*** Data for the task ***
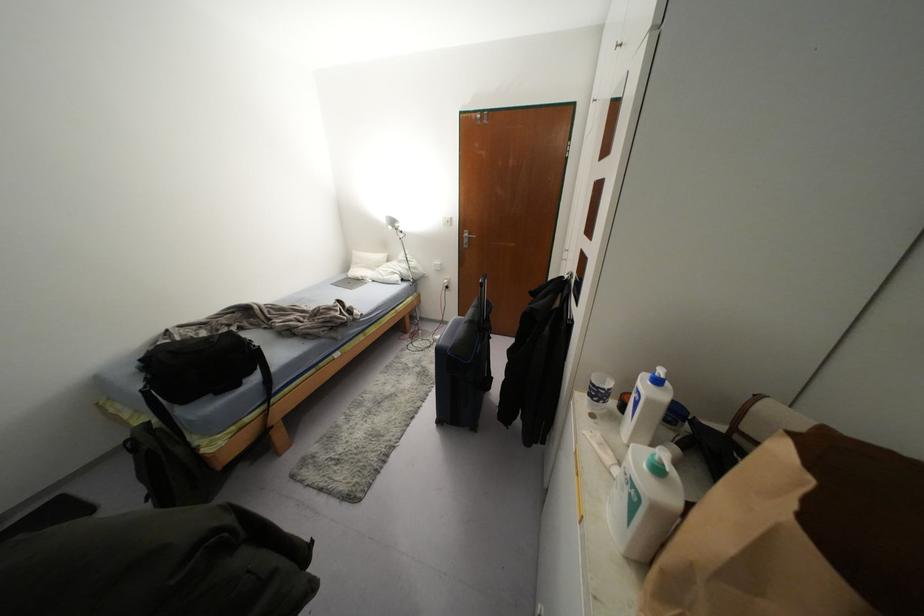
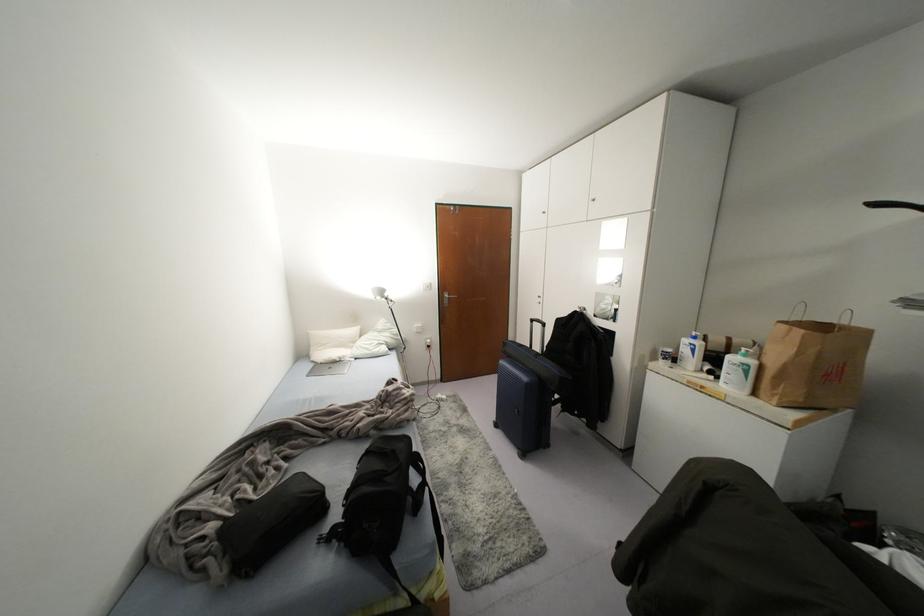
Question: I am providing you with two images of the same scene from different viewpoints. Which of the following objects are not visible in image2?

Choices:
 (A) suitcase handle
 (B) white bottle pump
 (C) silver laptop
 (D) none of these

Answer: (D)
*** End of Data for the task ***
> Task item: Select each line of the entries above that contains the string "Which".

> Completed exercise:
Question: I am providing you with two images of the same scene from different viewpoints. Which of the following objects are not visible in image2?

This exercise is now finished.